What is being asked - Exact copies of the records below are needed, free of pictures.

--------------------------------------------------

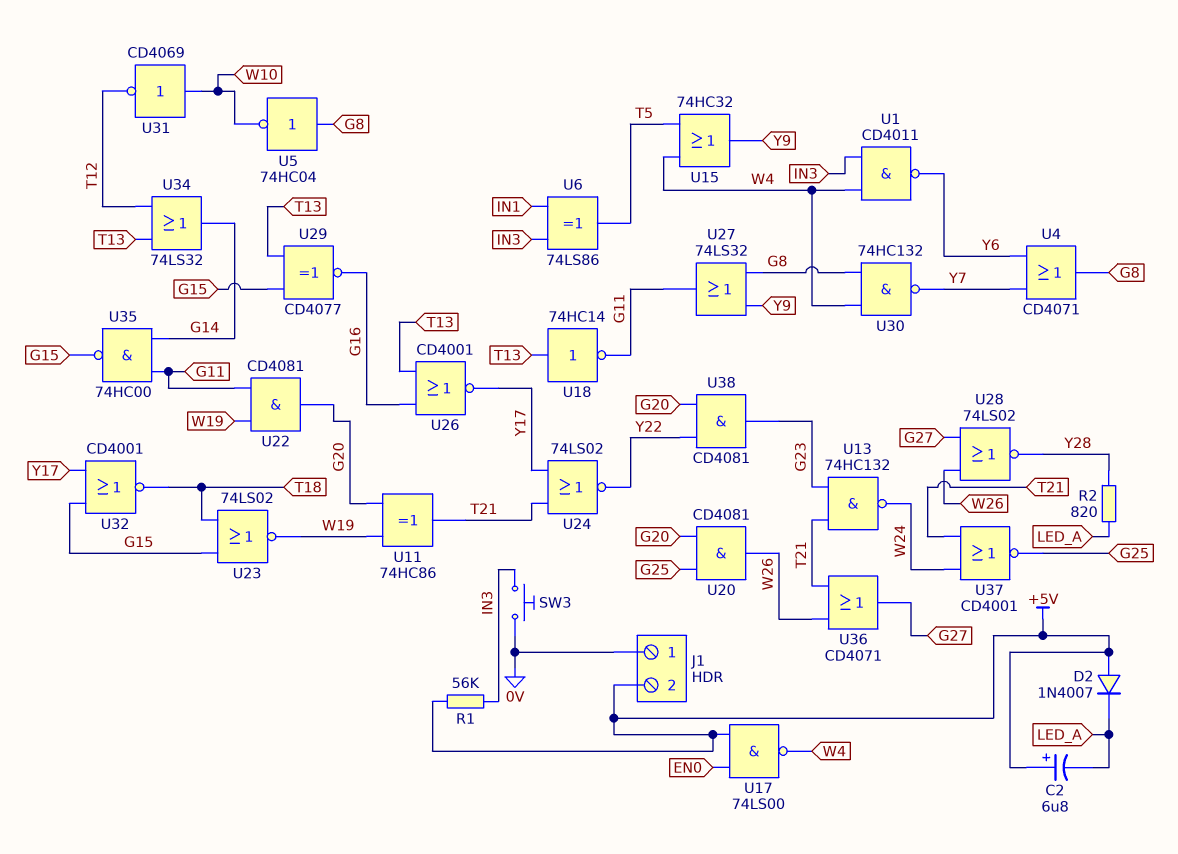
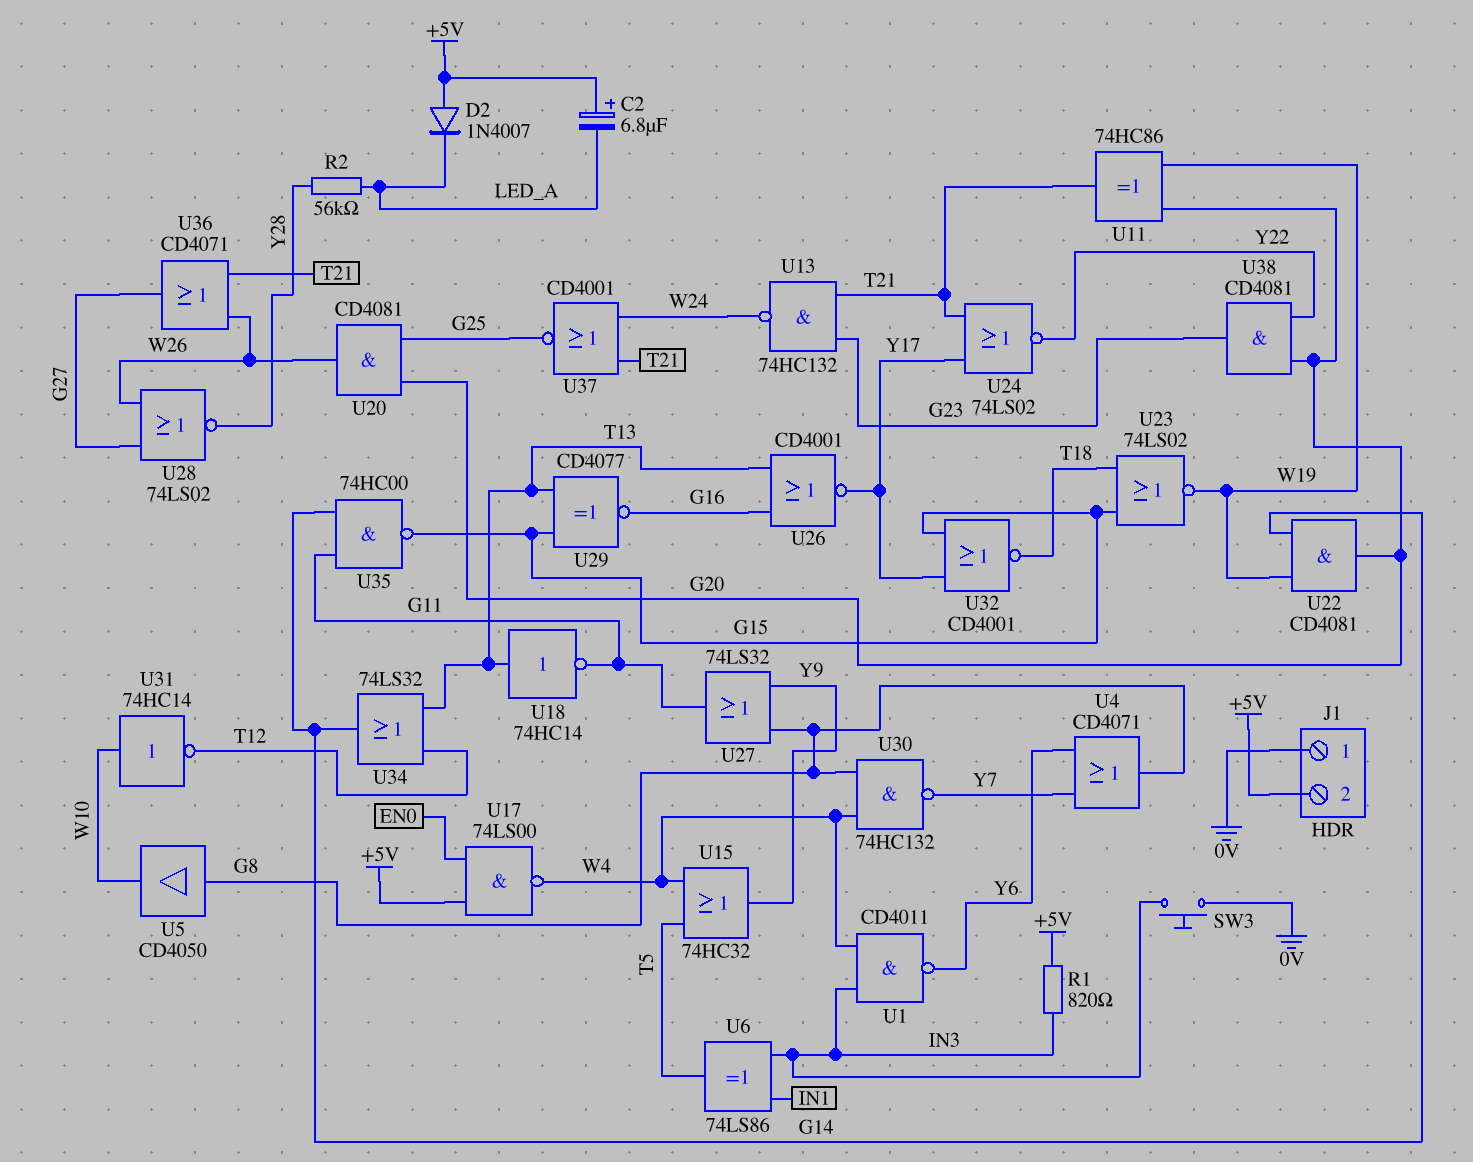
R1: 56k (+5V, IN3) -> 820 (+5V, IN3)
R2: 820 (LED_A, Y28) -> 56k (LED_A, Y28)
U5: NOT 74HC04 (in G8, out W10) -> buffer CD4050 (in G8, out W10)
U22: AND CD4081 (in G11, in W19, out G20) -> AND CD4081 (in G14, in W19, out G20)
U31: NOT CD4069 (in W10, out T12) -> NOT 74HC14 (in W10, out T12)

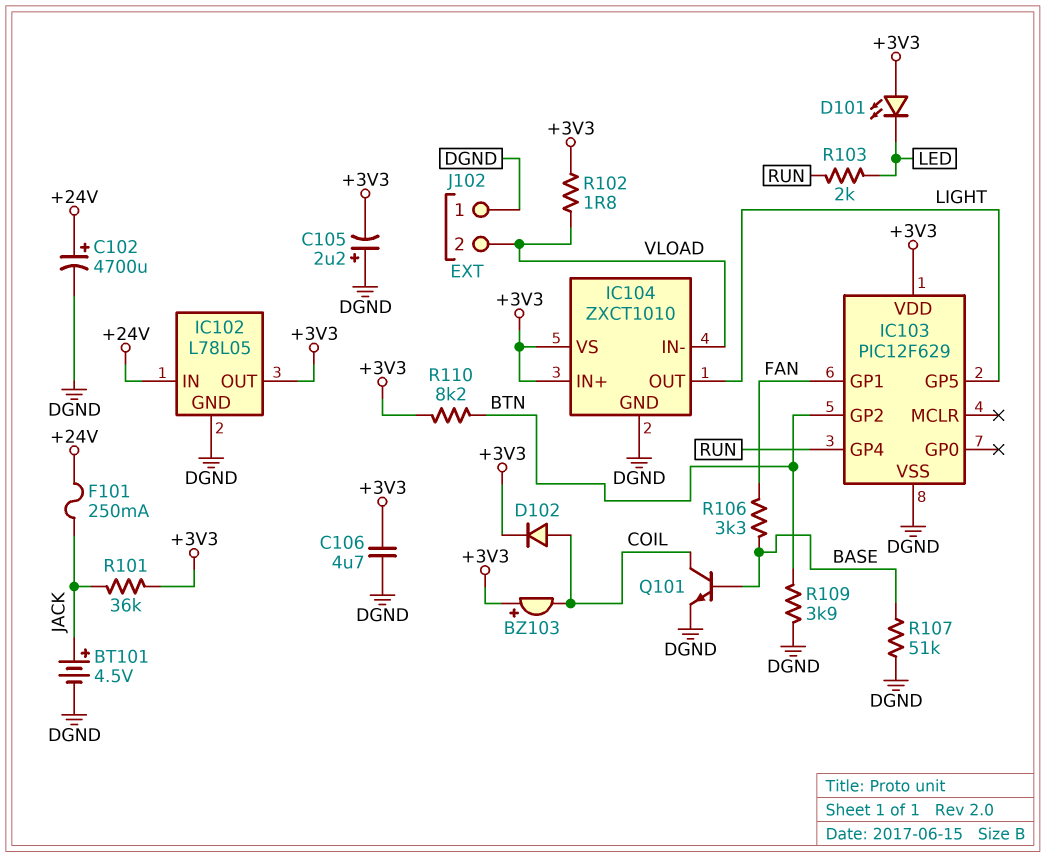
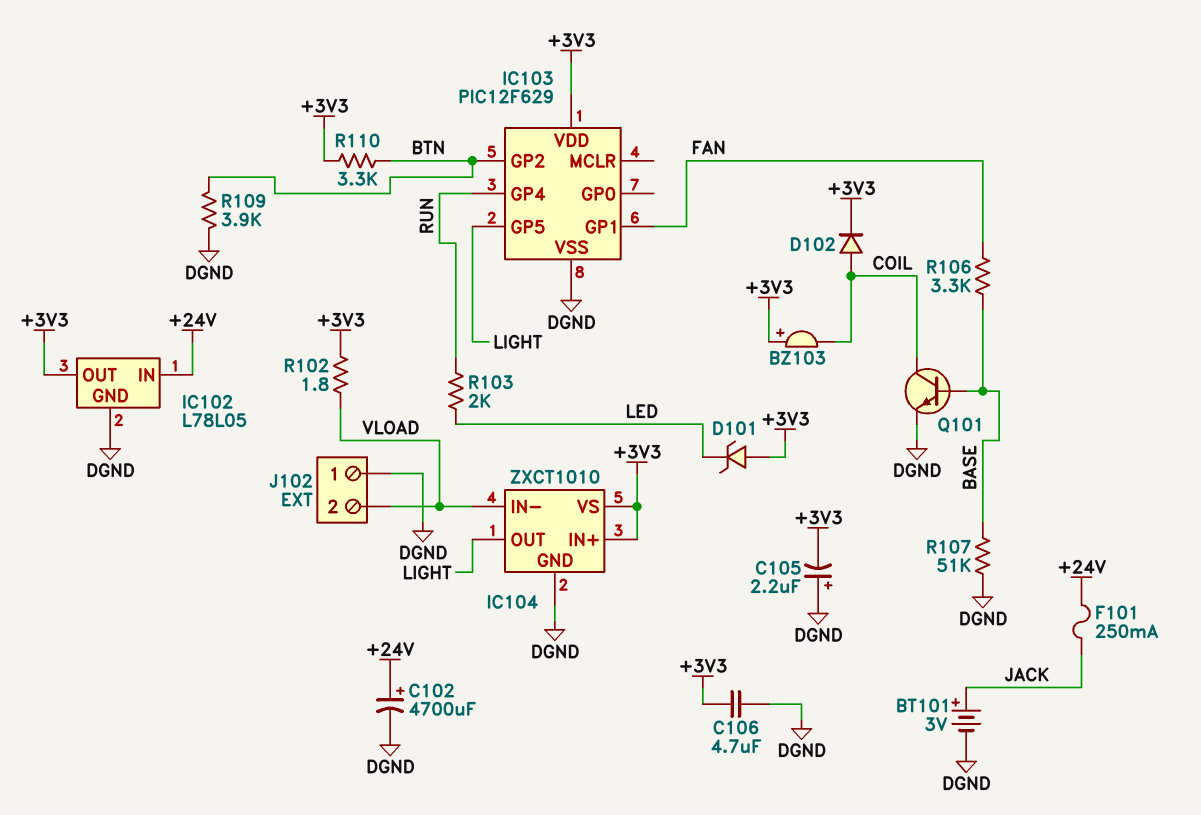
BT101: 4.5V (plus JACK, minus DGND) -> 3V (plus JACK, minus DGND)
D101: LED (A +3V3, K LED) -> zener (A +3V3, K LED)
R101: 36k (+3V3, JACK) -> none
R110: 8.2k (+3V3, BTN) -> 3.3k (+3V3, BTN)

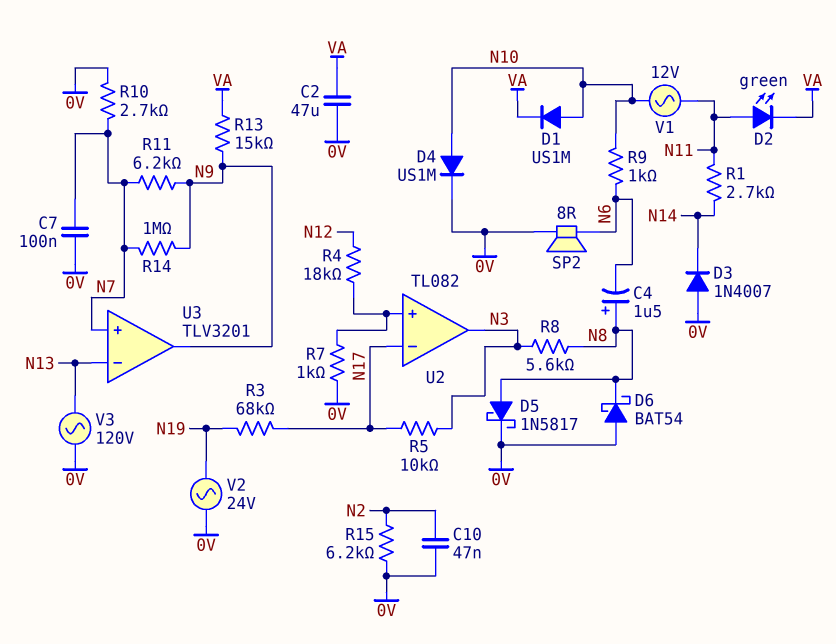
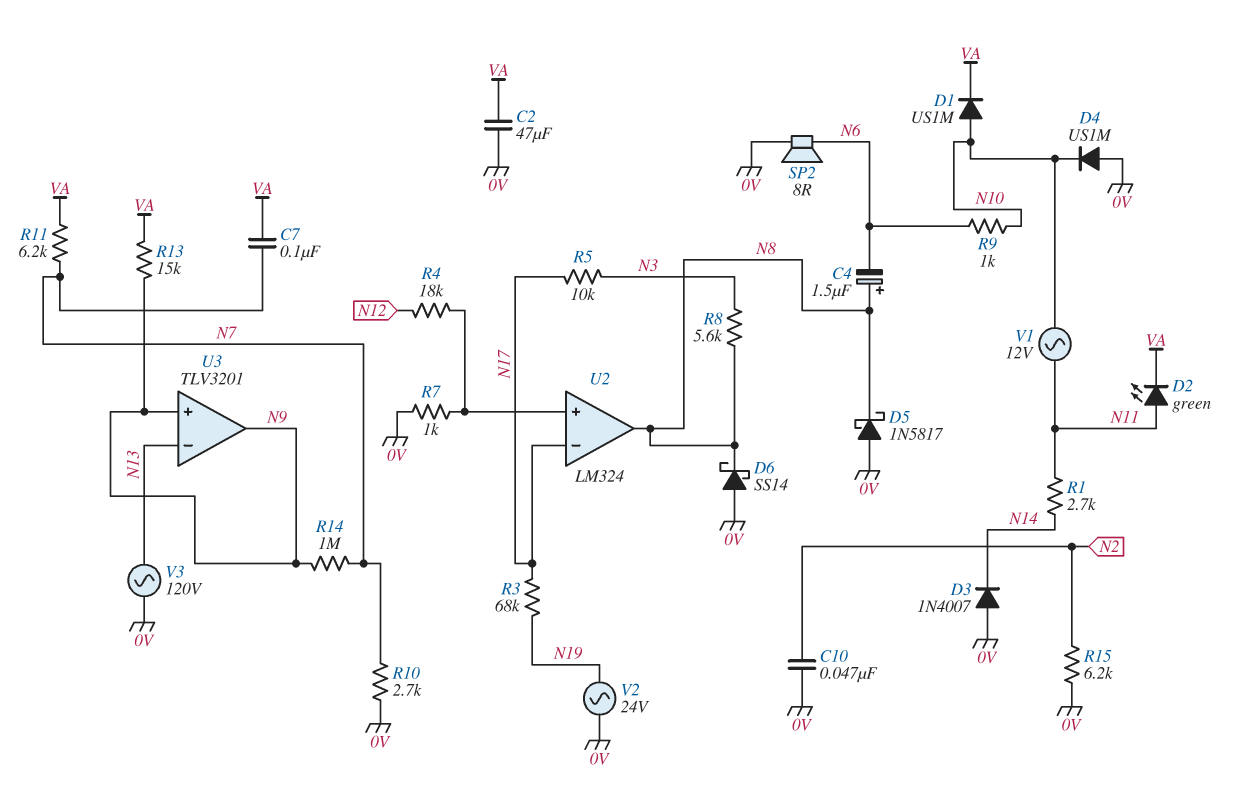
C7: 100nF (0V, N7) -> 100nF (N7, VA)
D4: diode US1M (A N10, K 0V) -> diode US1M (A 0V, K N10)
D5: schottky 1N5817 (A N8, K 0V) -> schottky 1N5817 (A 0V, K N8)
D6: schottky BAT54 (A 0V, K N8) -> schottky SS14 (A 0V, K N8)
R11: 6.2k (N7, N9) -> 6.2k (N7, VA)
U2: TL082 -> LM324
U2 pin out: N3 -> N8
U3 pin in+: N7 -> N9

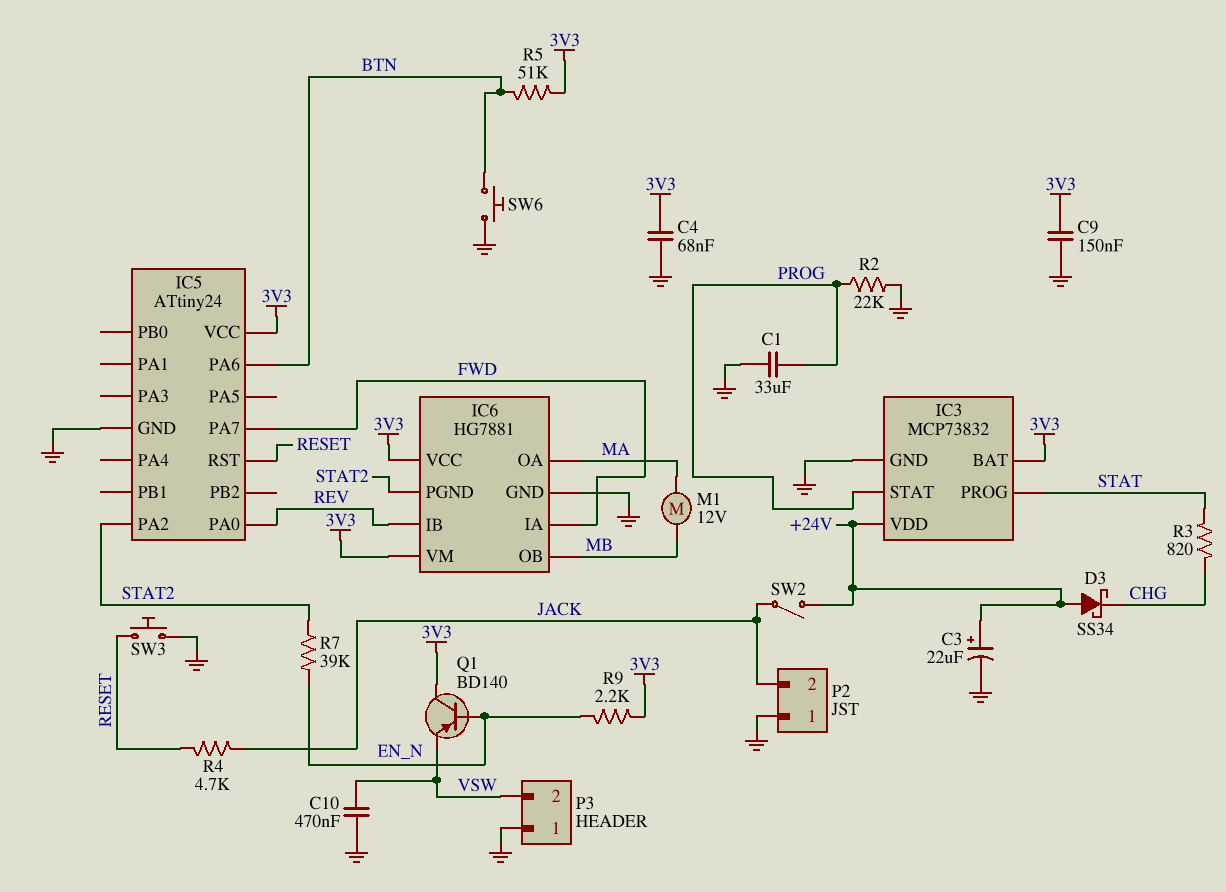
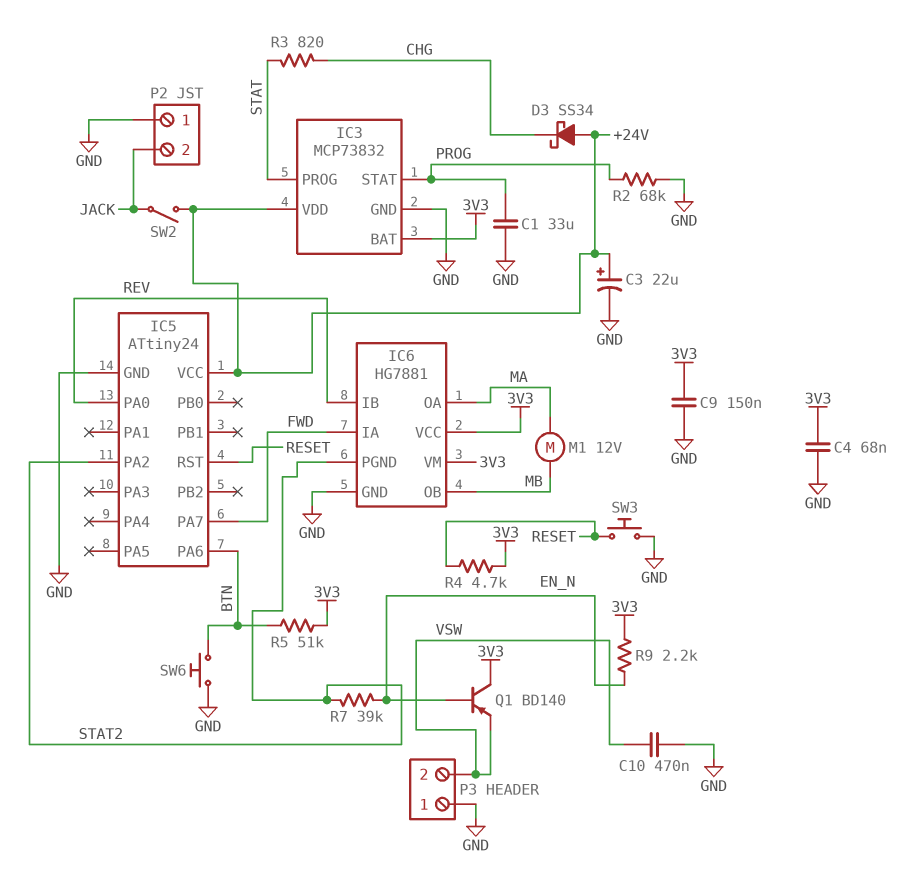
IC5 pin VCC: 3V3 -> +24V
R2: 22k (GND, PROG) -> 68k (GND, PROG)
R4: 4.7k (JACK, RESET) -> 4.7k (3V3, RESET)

--------------------------------------------------

Output of the task -
R1: 56k (+5V, IN3) -> 820 (+5V, IN3)
R2: 820 (LED_A, Y28) -> 56k (LED_A, Y28)
U5: NOT 74HC04 (in G8, out W10) -> buffer CD4050 (in G8, out W10)
U22: AND CD4081 (in G11, in W19, out G20) -> AND CD4081 (in G14, in W19, out G20)
U31: NOT CD4069 (in W10, out T12) -> NOT 74HC14 (in W10, out T12)

BT101: 4.5V (plus JACK, minus DGND) -> 3V (plus JACK, minus DGND)
D101: LED (A +3V3, K LED) -> zener (A +3V3, K LED)
R101: 36k (+3V3, JACK) -> none
R110: 8.2k (+3V3, BTN) -> 3.3k (+3V3, BTN)

C7: 100nF (0V, N7) -> 100nF (N7, VA)
D4: diode US1M (A N10, K 0V) -> diode US1M (A 0V, K N10)
D5: schottky 1N5817 (A N8, K 0V) -> schottky 1N5817 (A 0V, K N8)
D6: schottky BAT54 (A 0V, K N8) -> schottky SS14 (A 0V, K N8)
R11: 6.2k (N7, N9) -> 6.2k (N7, VA)
U2: TL082 -> LM324
U2 pin out: N3 -> N8
U3 pin in+: N7 -> N9

IC5 pin VCC: 3V3 -> +24V
R2: 22k (GND, PROG) -> 68k (GND, PROG)
R4: 4.7k (JACK, RESET) -> 4.7k (3V3, RESET)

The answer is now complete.